**The task**
Starting with the line containing "green apple |" and going on through the line containing "turquoise goblet |", return the lines of the data below exactly, and only those.

(Object correspondence data)
····················

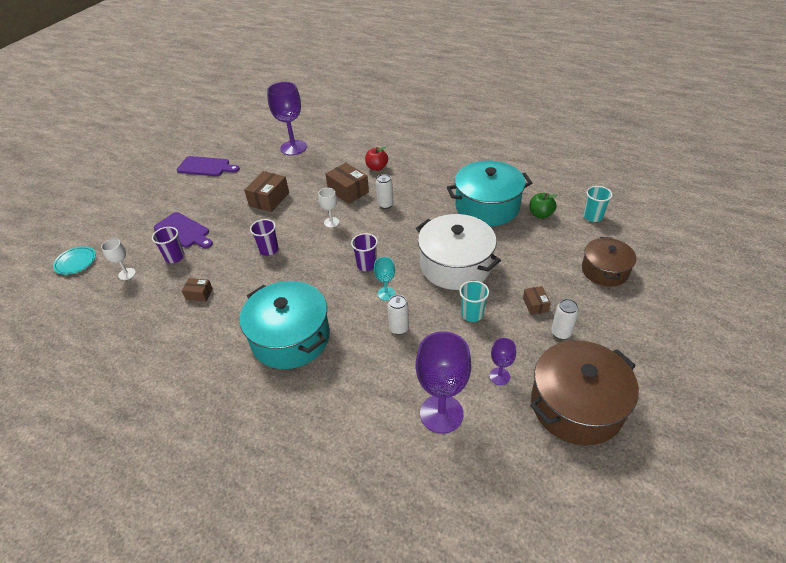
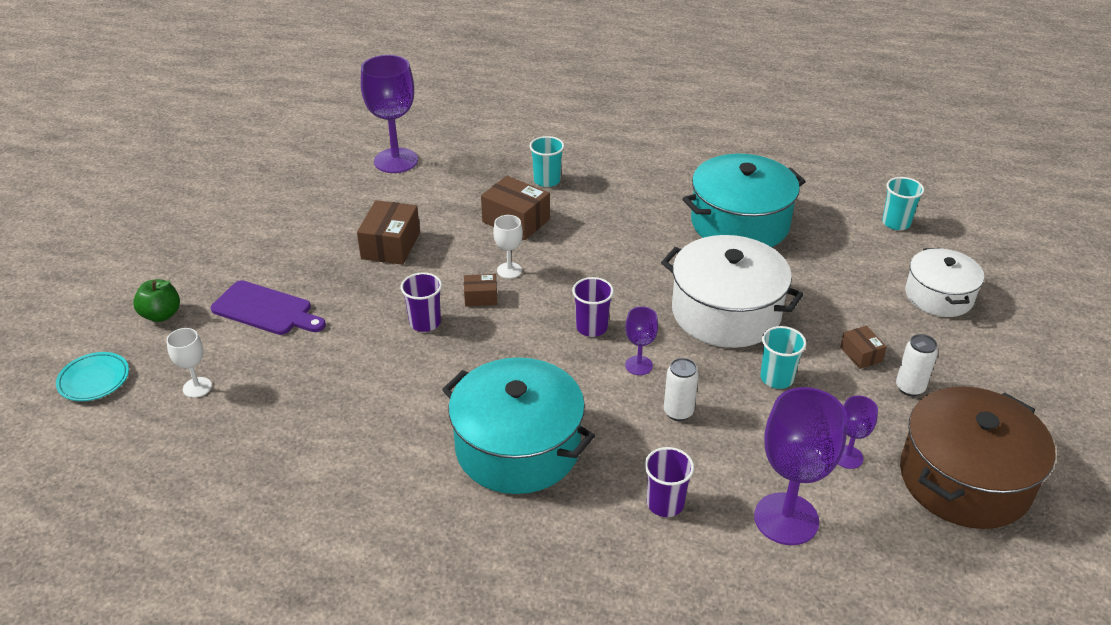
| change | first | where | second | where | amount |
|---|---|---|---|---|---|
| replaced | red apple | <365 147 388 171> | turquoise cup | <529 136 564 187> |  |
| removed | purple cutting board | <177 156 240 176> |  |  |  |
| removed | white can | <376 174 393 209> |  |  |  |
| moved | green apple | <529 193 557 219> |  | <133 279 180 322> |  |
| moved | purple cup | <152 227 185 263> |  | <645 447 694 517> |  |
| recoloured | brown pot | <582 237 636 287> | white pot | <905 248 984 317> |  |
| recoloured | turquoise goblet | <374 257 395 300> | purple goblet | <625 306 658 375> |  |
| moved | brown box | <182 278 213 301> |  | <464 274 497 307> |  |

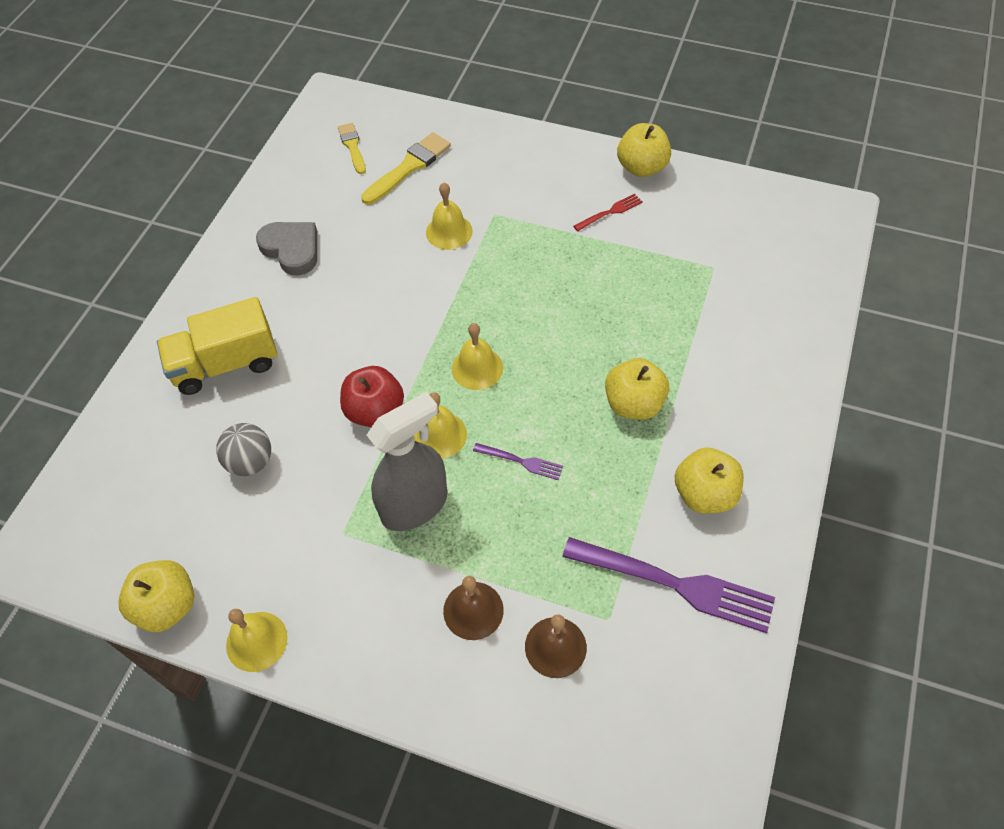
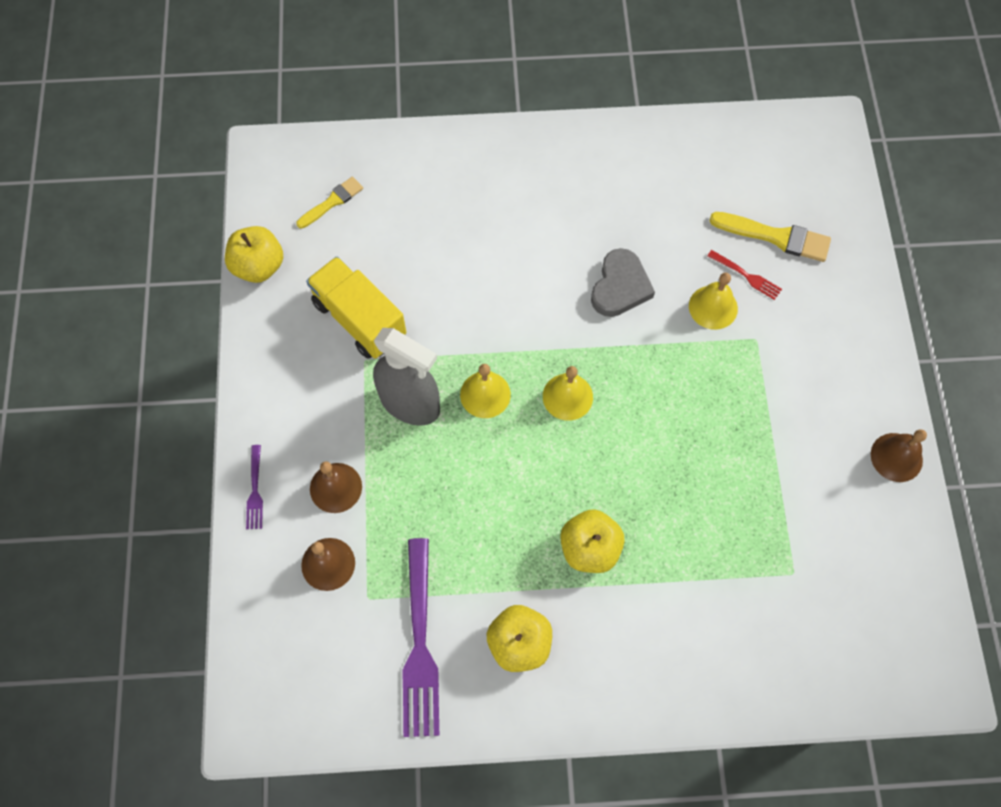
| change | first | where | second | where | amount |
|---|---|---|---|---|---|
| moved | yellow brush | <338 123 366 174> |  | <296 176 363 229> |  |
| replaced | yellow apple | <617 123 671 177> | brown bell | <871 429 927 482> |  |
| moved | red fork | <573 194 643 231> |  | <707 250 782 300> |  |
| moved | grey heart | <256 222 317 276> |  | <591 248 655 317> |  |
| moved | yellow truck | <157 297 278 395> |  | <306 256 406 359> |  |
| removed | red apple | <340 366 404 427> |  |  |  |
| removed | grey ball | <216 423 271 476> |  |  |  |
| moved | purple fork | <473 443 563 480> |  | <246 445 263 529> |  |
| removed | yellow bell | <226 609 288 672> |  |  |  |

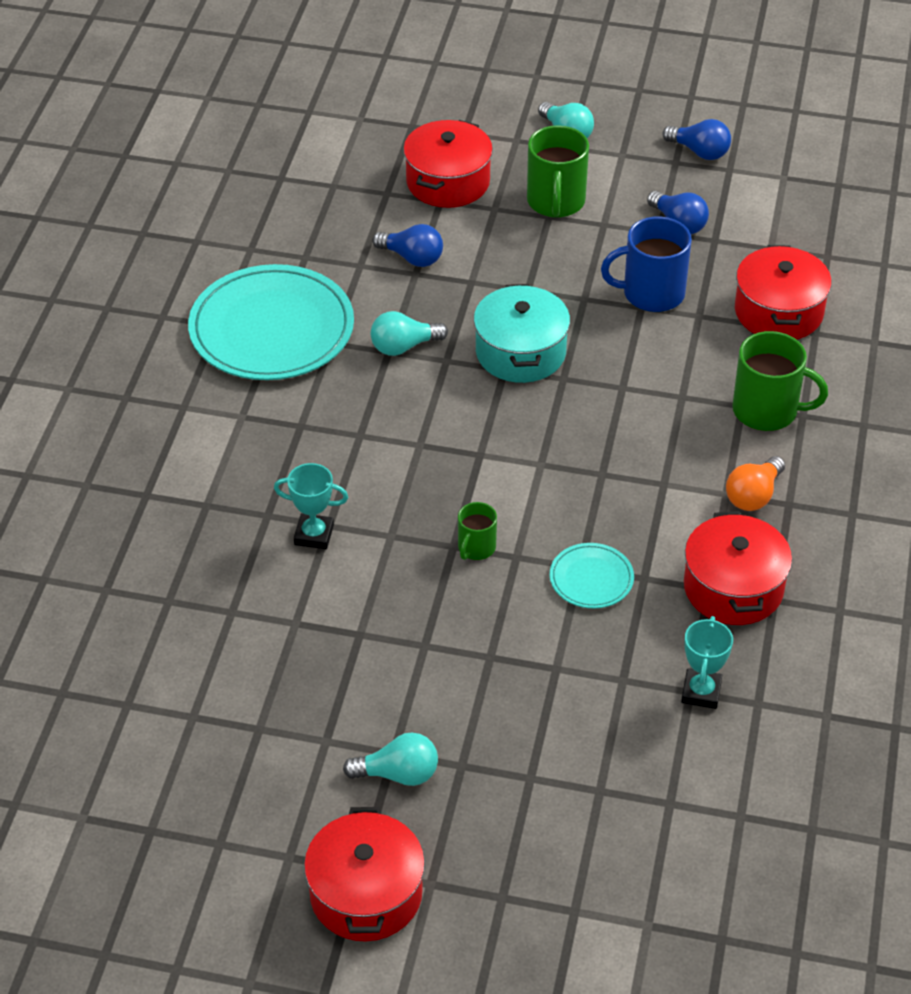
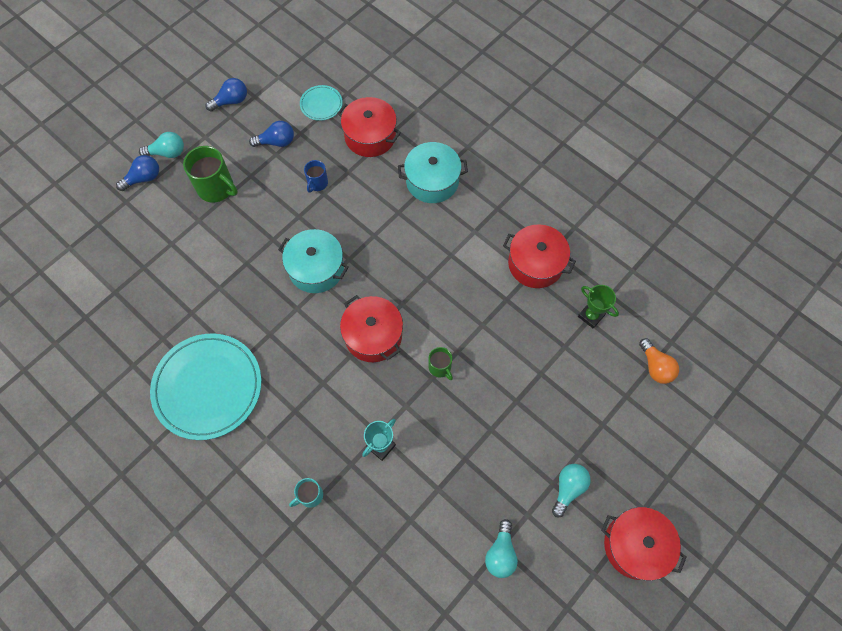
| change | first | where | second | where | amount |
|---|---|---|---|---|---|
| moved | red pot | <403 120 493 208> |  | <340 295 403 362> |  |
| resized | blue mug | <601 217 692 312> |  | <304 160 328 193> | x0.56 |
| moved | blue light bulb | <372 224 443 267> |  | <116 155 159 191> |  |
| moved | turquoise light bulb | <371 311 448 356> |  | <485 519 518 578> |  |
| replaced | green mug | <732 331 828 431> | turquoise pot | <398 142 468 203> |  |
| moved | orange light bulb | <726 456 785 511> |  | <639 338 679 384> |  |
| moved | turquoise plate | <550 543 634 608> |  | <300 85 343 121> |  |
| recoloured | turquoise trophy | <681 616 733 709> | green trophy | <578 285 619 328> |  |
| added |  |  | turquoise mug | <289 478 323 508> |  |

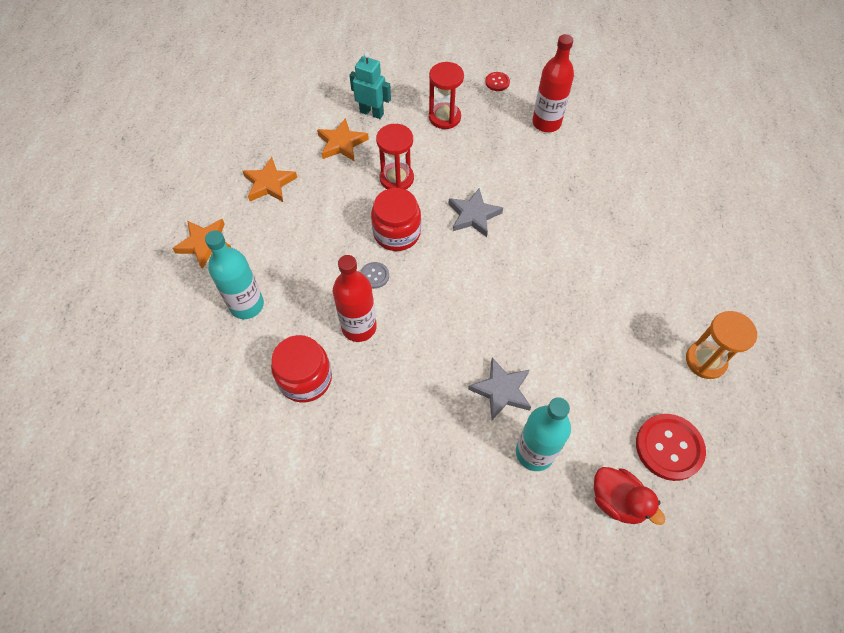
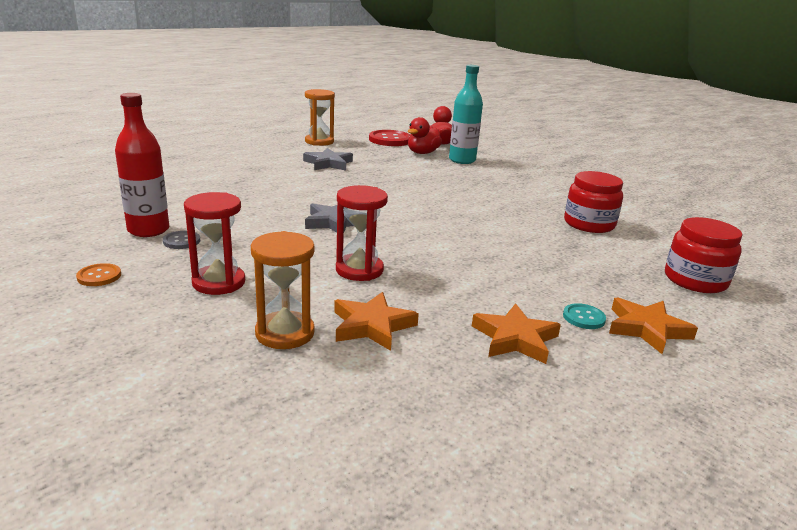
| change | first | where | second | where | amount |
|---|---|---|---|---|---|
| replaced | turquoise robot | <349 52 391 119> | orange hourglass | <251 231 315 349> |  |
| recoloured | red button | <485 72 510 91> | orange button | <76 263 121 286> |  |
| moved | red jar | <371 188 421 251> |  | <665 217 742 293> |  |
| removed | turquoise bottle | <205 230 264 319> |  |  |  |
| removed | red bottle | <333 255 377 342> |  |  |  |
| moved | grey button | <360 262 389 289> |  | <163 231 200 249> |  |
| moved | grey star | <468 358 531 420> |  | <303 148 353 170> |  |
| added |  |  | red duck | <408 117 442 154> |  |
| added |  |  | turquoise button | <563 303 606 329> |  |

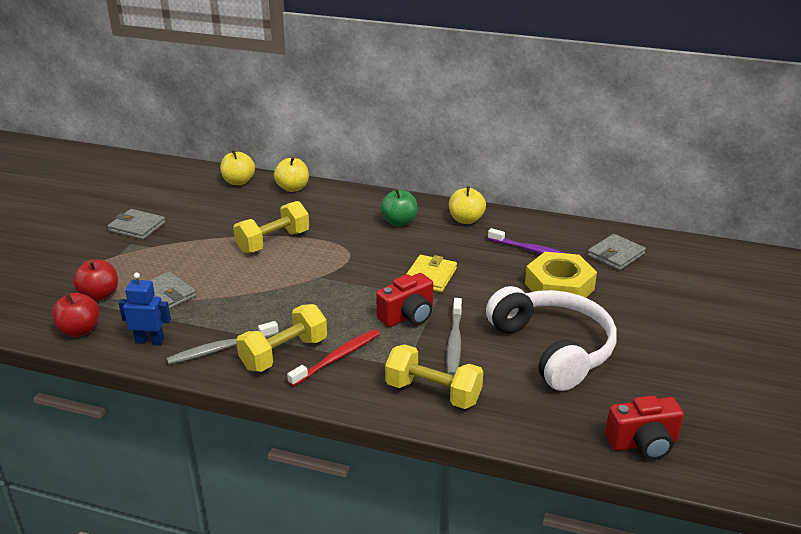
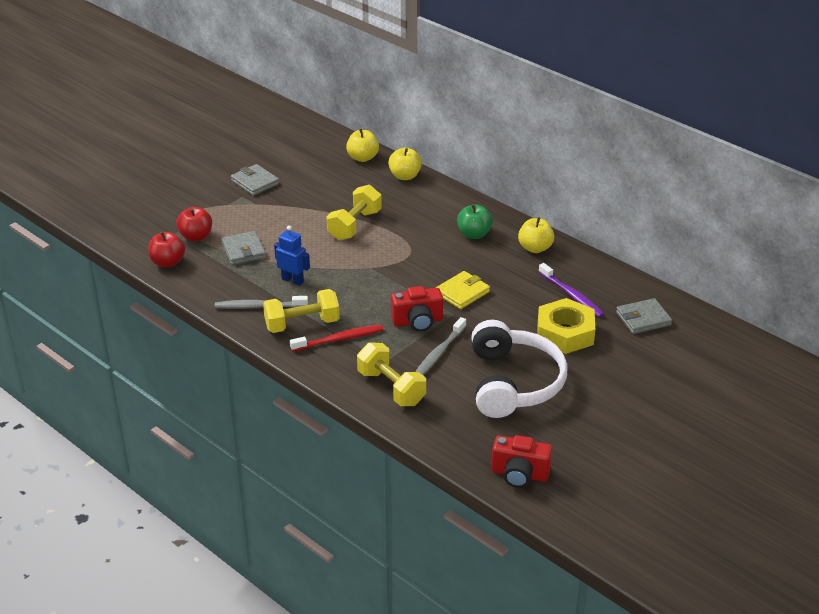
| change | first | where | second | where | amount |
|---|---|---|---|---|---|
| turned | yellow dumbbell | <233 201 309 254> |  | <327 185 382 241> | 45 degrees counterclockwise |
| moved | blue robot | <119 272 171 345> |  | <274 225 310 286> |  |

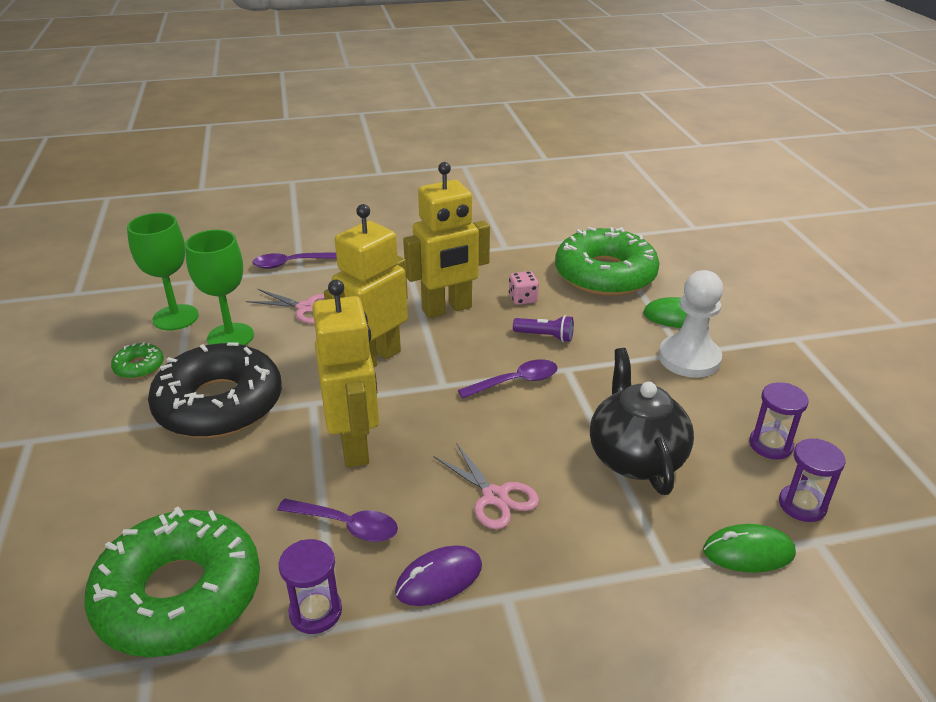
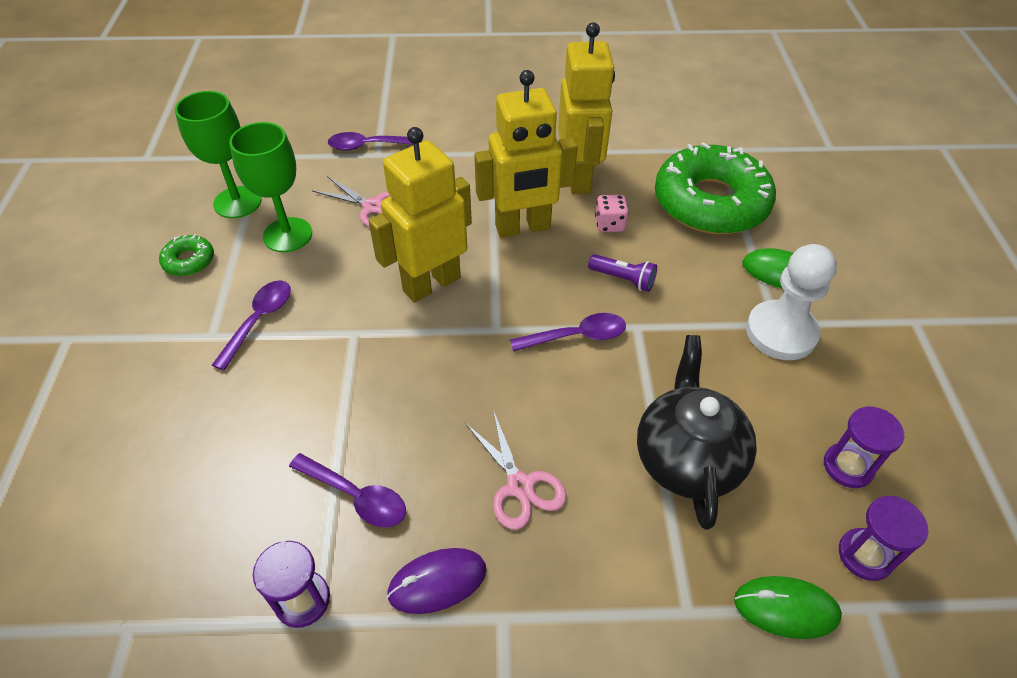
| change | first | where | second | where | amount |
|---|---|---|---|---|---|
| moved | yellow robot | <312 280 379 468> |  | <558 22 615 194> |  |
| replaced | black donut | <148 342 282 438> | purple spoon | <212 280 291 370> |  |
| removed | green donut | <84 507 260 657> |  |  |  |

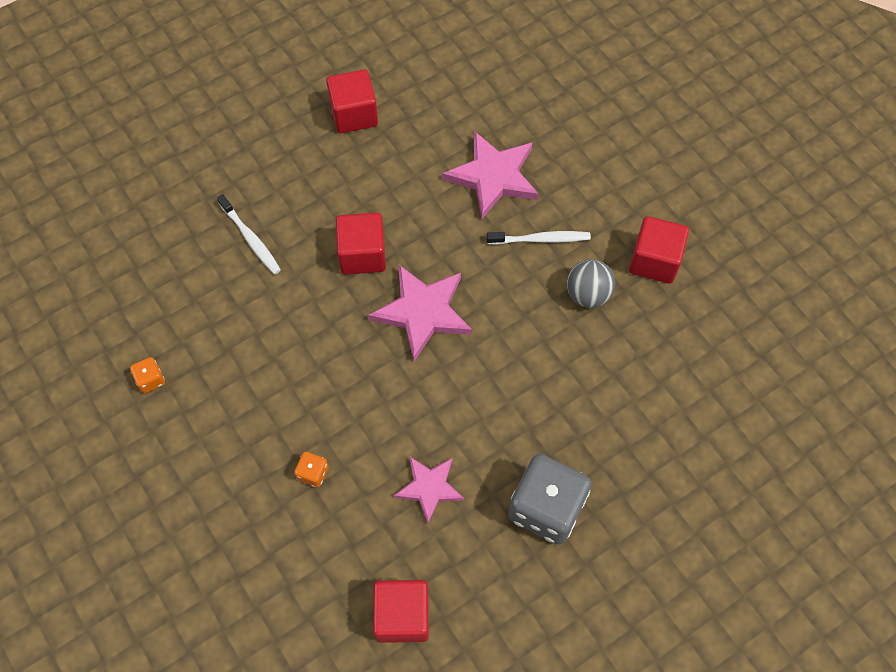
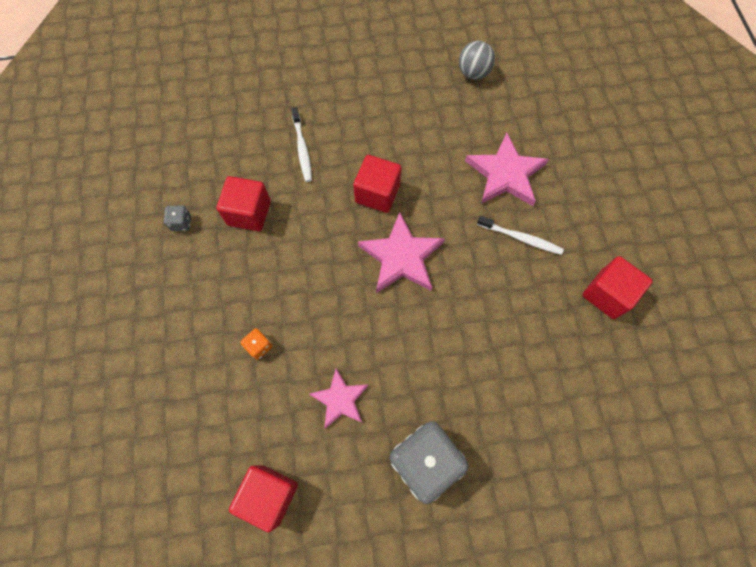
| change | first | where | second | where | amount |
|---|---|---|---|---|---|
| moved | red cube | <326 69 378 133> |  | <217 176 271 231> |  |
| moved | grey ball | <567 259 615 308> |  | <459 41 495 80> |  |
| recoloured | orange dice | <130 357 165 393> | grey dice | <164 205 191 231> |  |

····················

**Reply to the exercise**
| moved | green apple | <529 193 557 219> |  | <133 279 180 322> |  |
| moved | purple cup | <152 227 185 263> |  | <645 447 694 517> |  |
| recoloured | brown pot | <582 237 636 287> | white pot | <905 248 984 317> |  |
| recoloured | turquoise goblet | <374 257 395 300> | purple goblet | <625 306 658 375> |  |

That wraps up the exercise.